▶ [To do]: All that should be output is the block of lines below from the line with "red brick A3 level 2 -> blue brick A3 level 2" to the line with "brown brick F6:G6", both included, exactly as written.

▶ [Records for this task]:
***

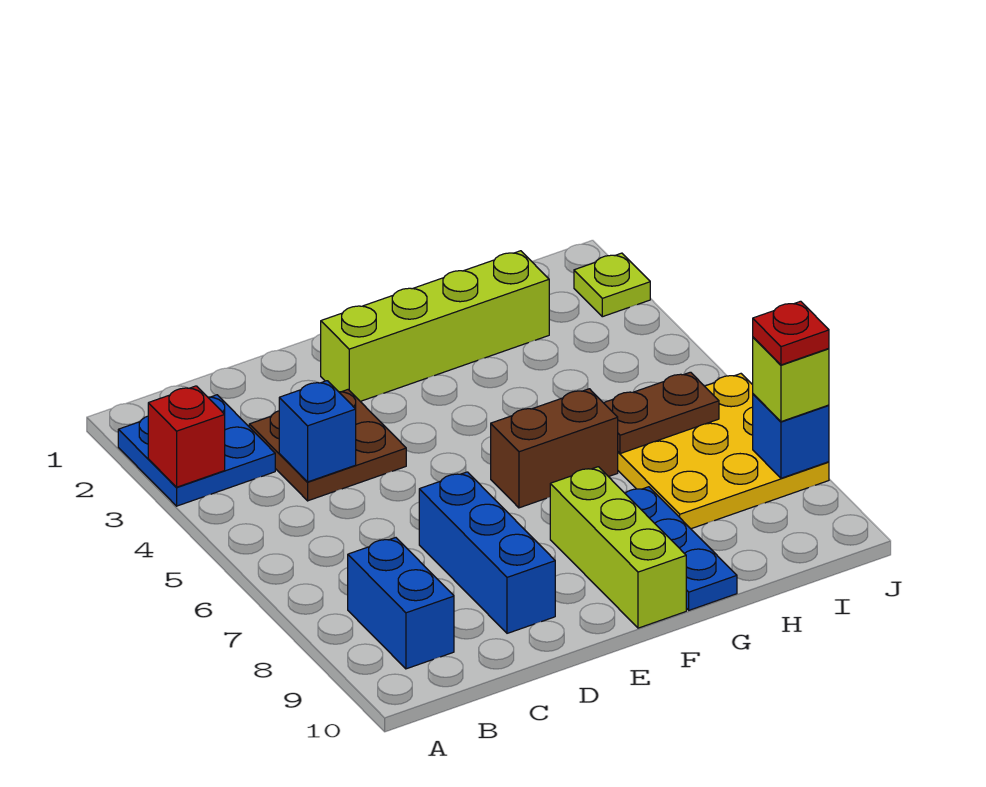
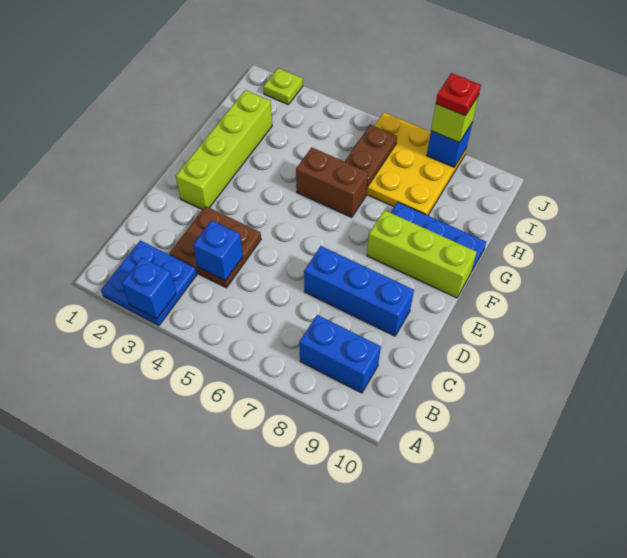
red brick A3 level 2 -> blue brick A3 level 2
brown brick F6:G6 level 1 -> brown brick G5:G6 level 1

***

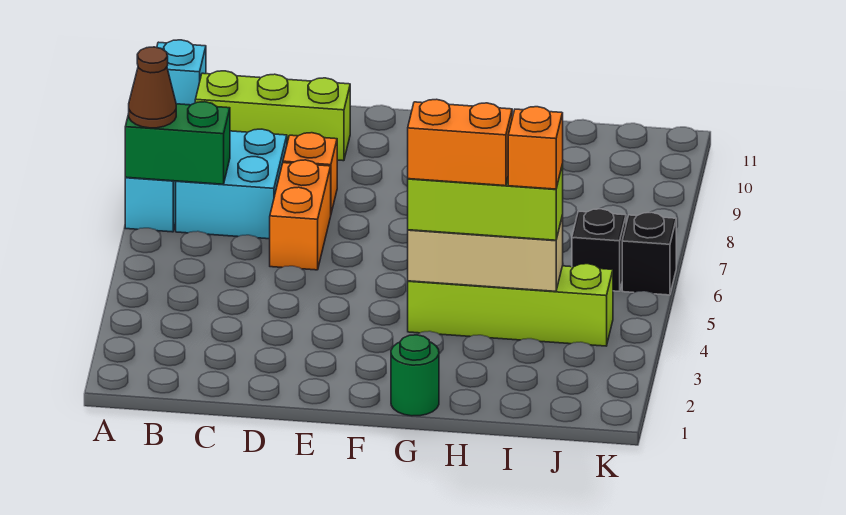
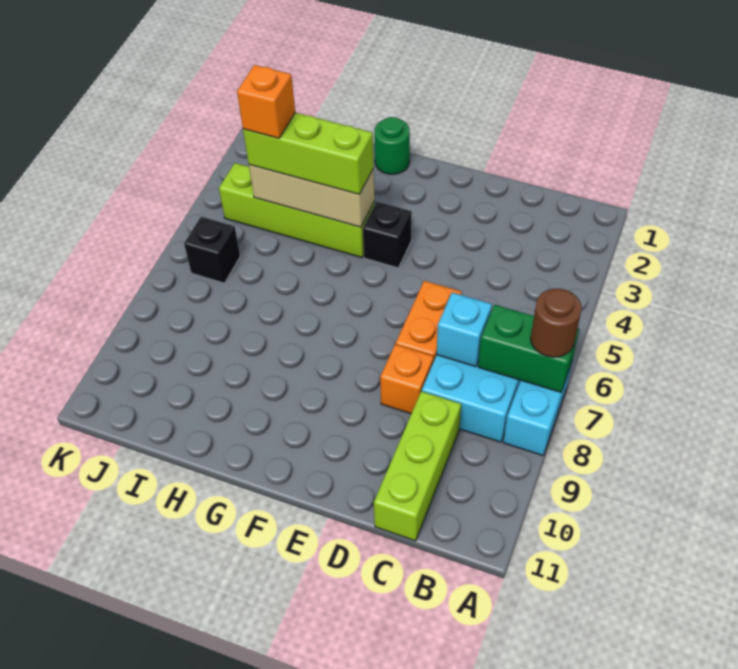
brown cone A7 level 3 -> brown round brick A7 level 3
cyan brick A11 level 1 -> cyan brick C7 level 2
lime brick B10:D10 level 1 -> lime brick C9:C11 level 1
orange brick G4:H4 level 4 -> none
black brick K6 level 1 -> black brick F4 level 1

***

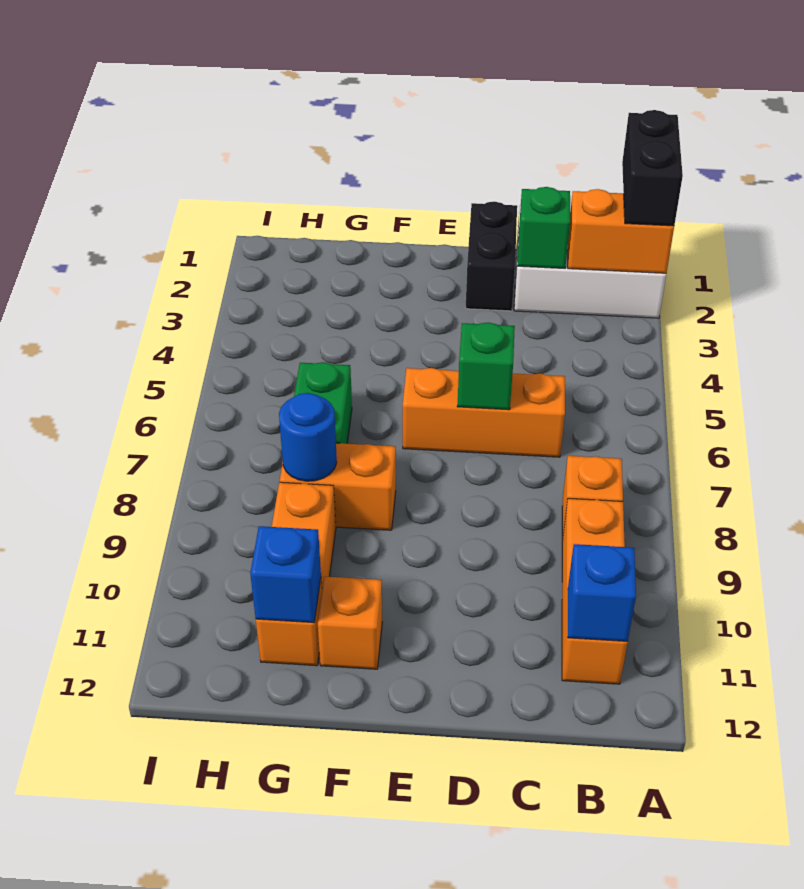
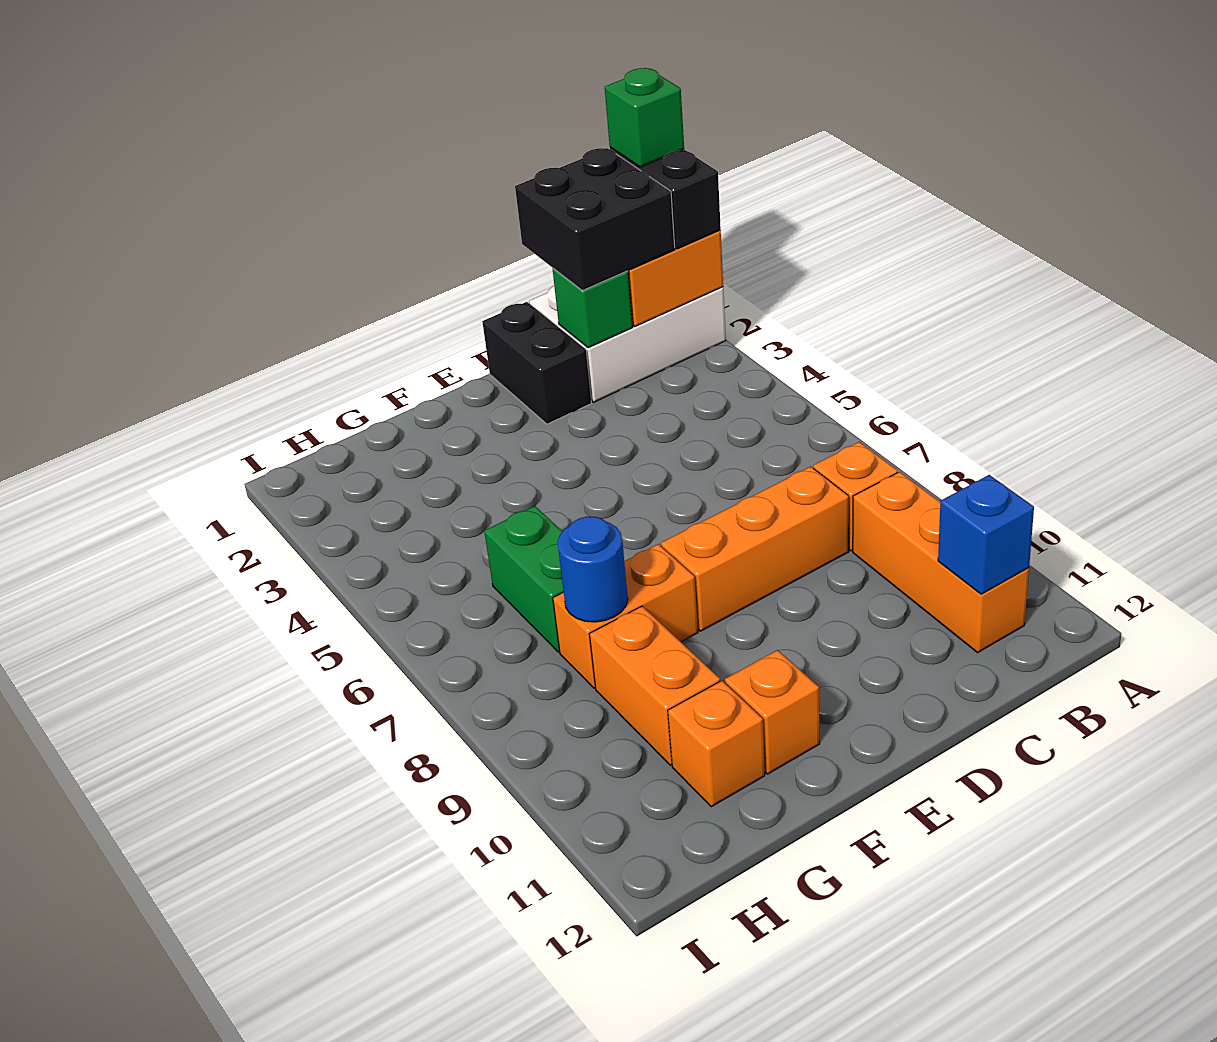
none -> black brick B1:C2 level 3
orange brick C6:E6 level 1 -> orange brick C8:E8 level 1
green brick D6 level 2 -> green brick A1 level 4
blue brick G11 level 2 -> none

***

▶ [Solution below]:
red brick A3 level 2 -> blue brick A3 level 2
brown brick F6:G6 level 1 -> brown brick G5:G6 level 1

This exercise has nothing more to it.